[Version comparison data]
-- Opening Marker --
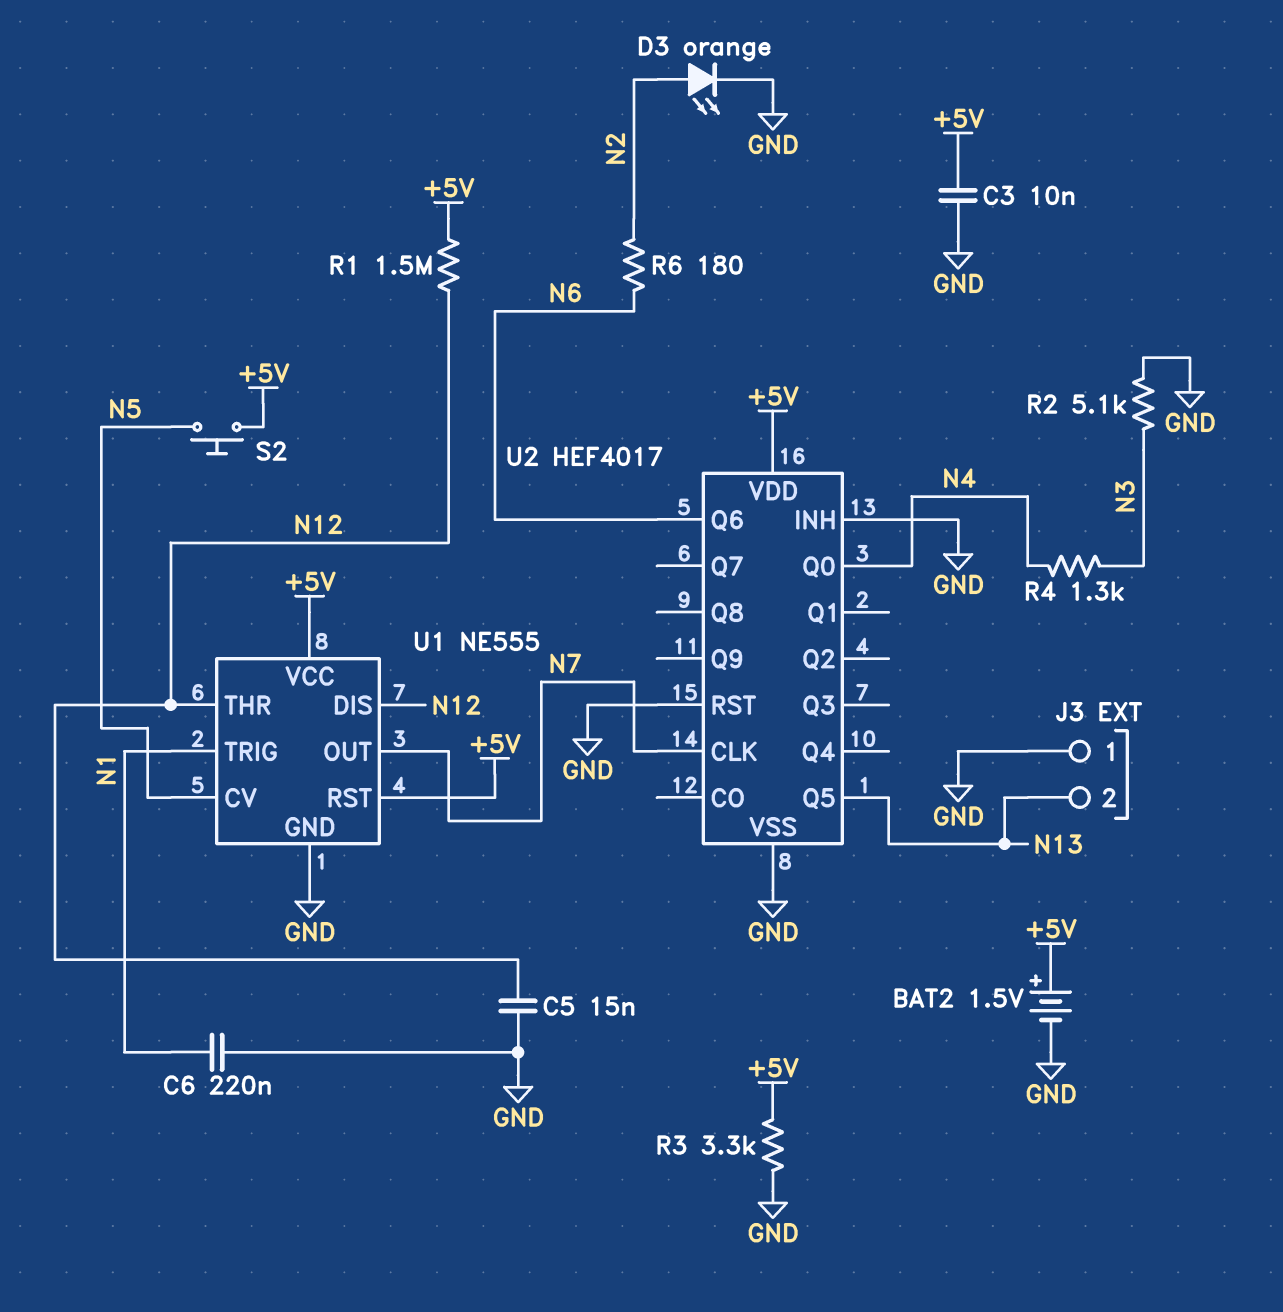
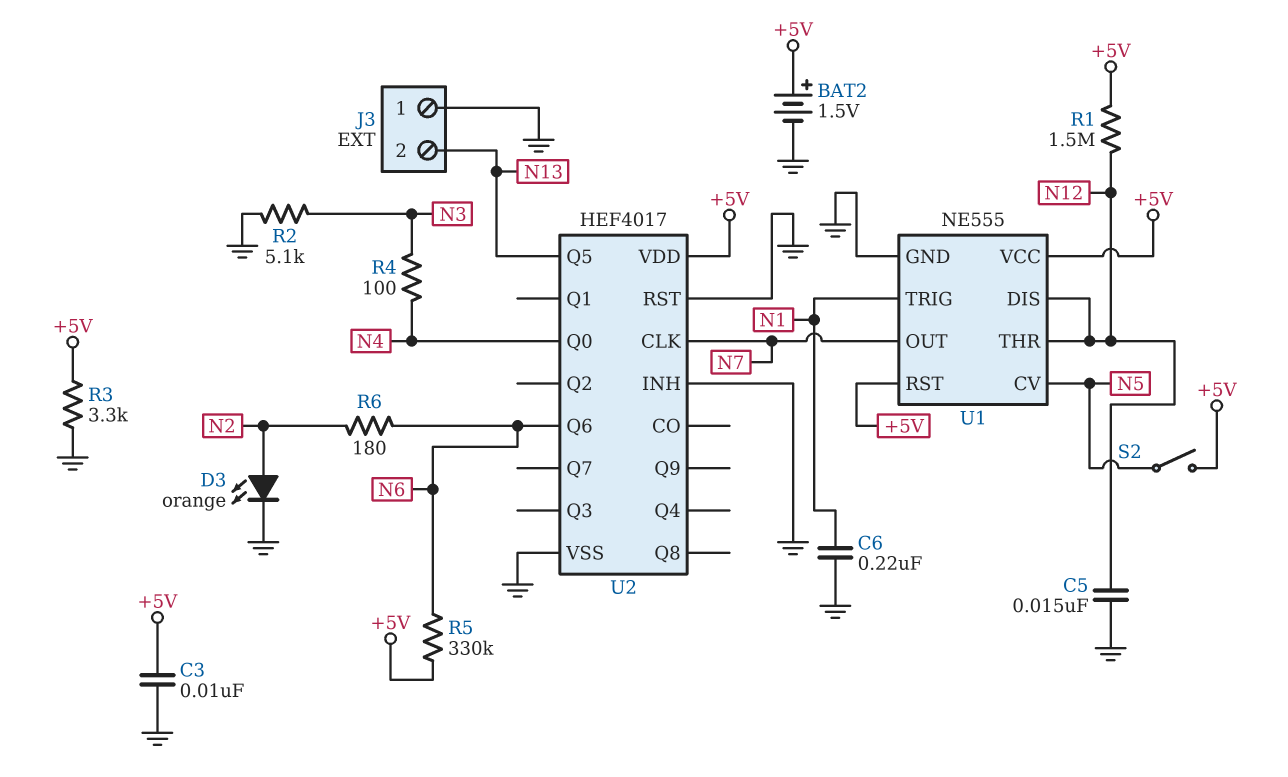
R4: 1.3k (N3, N4) -> 100 (N3, N4)
R5: none -> 330k (+5V, N6)
S2: button (+5V, N5) -> switch (+5V, N5)

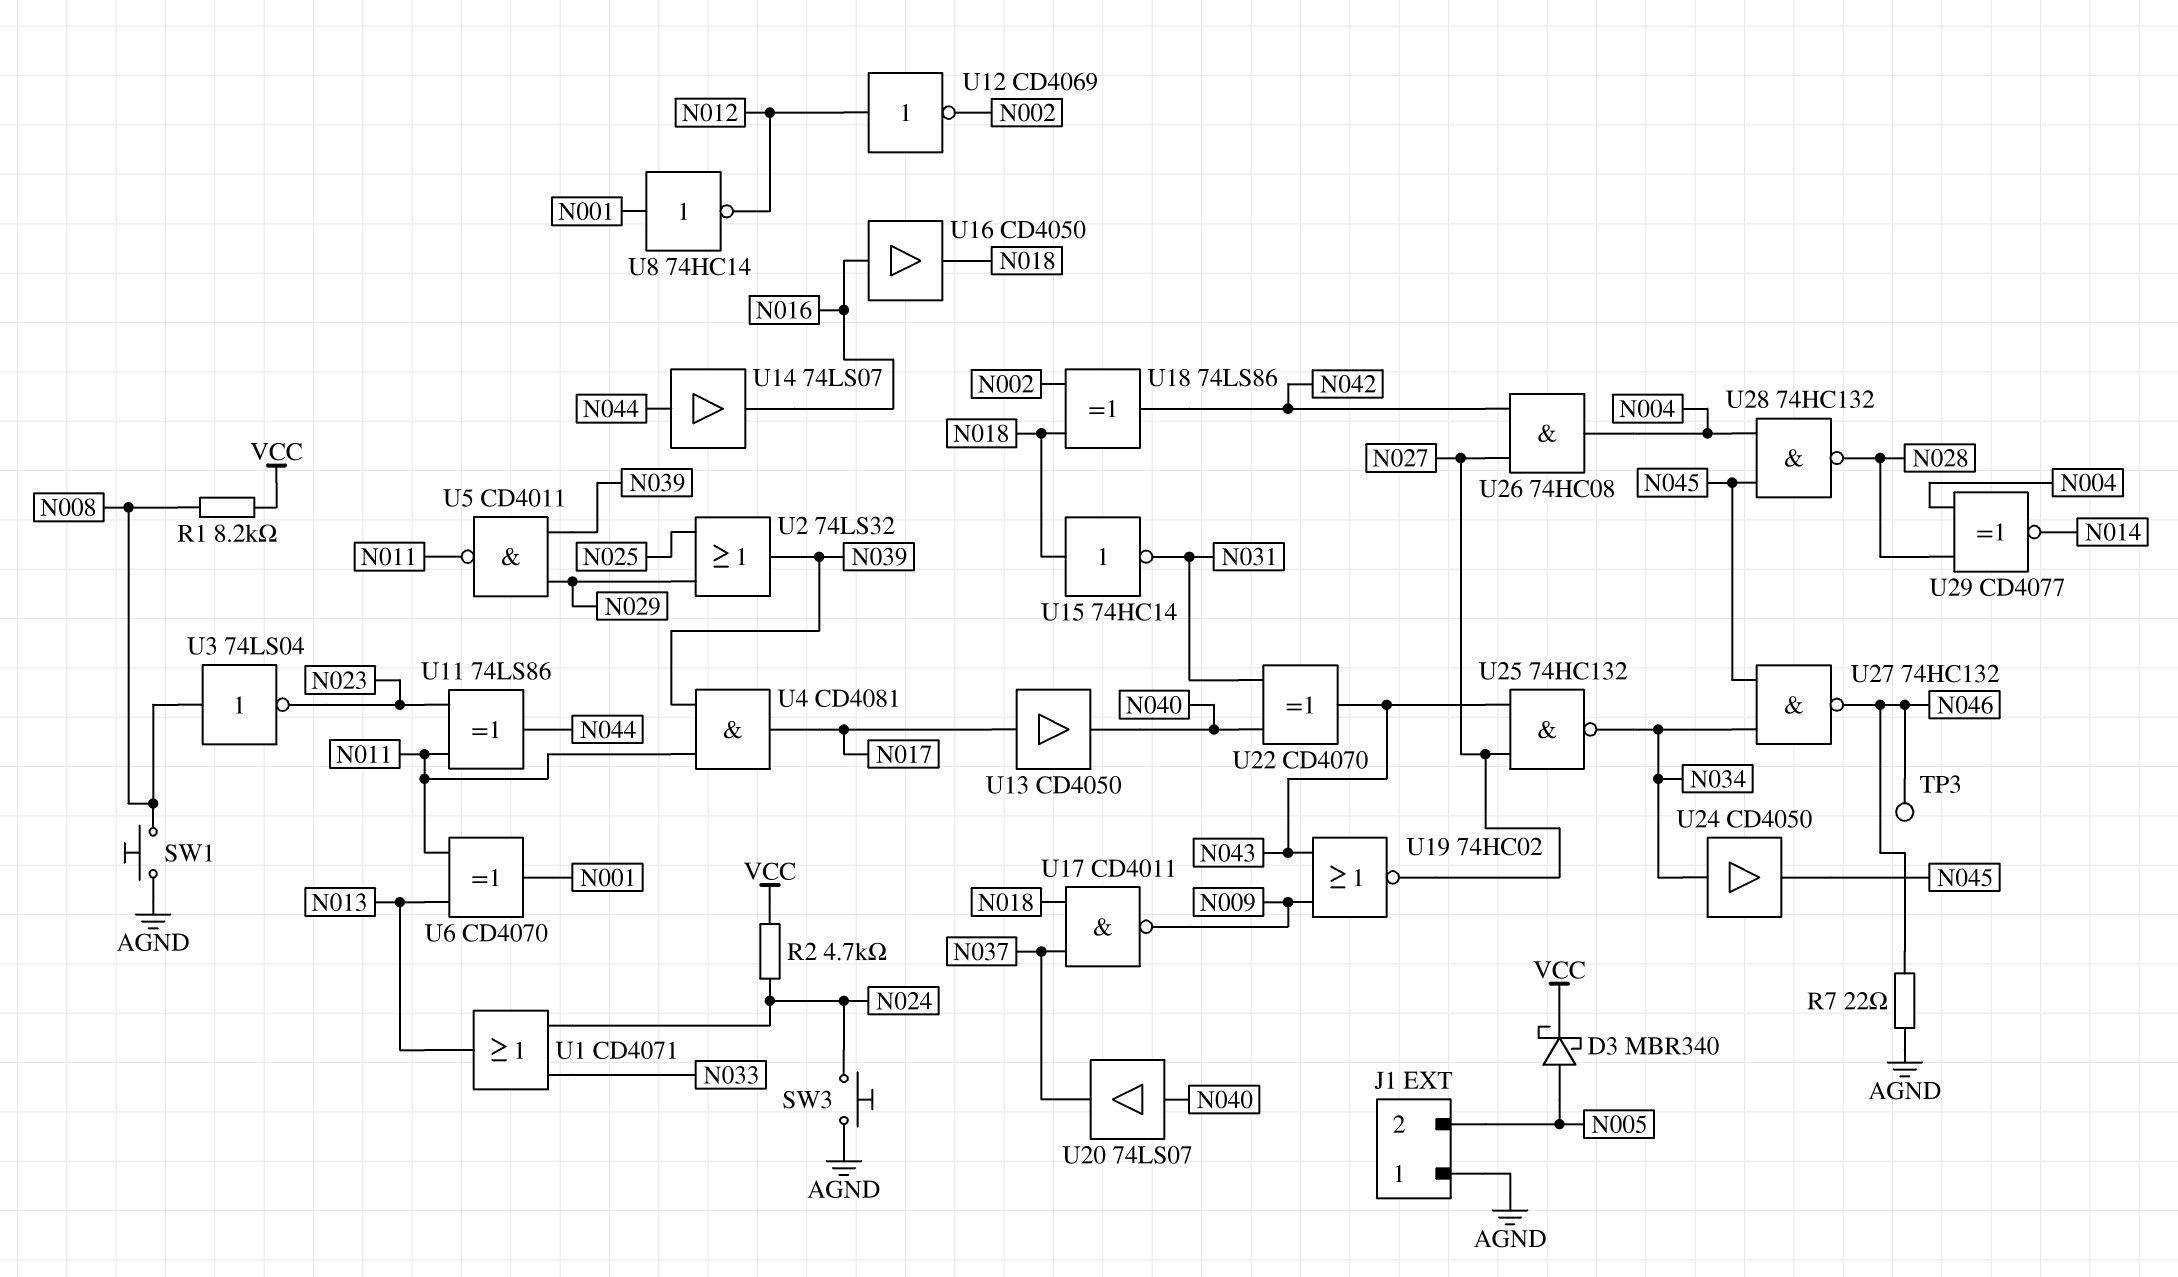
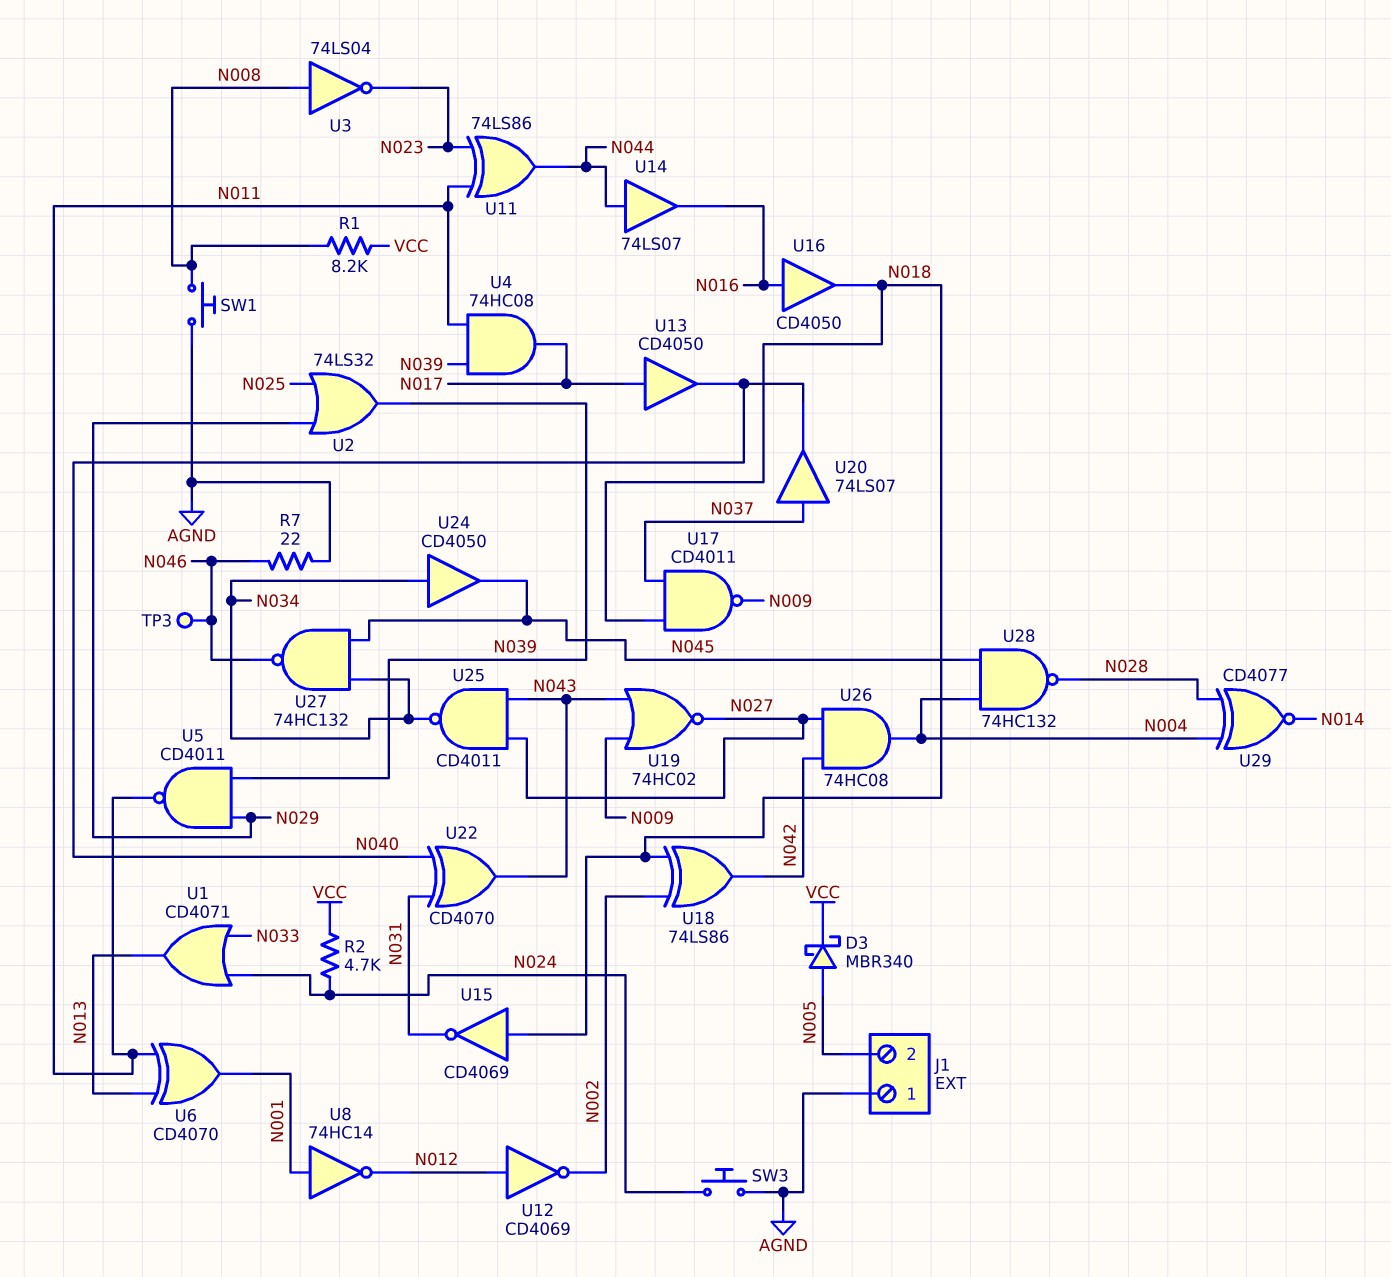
U4: AND CD4081 (in N011, in N039, out N017) -> AND 74HC08 (in N011, in N039, out N017)
U15: NOT 74HC14 (in N018, out N031) -> NOT CD4069 (in N018, out N031)
U20: buffer 74LS07 (in N040, out N037) -> buffer 74LS07 (in N037, out N040)
U25: NAND 74HC132 (in N027, in N043, out N034) -> NAND CD4011 (in N027, in N043, out N034)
-- Closing Marker --
AIM OF THE TASK: Please transcribe exactly the lines from the start of the records through the line containing "U20: buffer 74LS07", leaving the pictures out.

EXERCISE OUTPUT:
R4: 1.3k (N3, N4) -> 100 (N3, N4)
R5: none -> 330k (+5V, N6)
S2: button (+5V, N5) -> switch (+5V, N5)

U4: AND CD4081 (in N011, in N039, out N017) -> AND 74HC08 (in N011, in N039, out N017)
U15: NOT 74HC14 (in N018, out N031) -> NOT CD4069 (in N018, out N031)
U20: buffer 74LS07 (in N040, out N037) -> buffer 74LS07 (in N037, out N040)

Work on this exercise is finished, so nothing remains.